__Task directions__
Give back the full listing that follows exactly as it reads.

__Provided material__

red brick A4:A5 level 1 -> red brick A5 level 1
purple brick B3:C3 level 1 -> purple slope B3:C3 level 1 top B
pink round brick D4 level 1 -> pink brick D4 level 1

__Task solution__
red brick A4:A5 level 1 -> red brick A5 level 1
purple brick B3:C3 level 1 -> purple slope B3:C3 level 1 top B
pink round brick D4 level 1 -> pink brick D4 level 1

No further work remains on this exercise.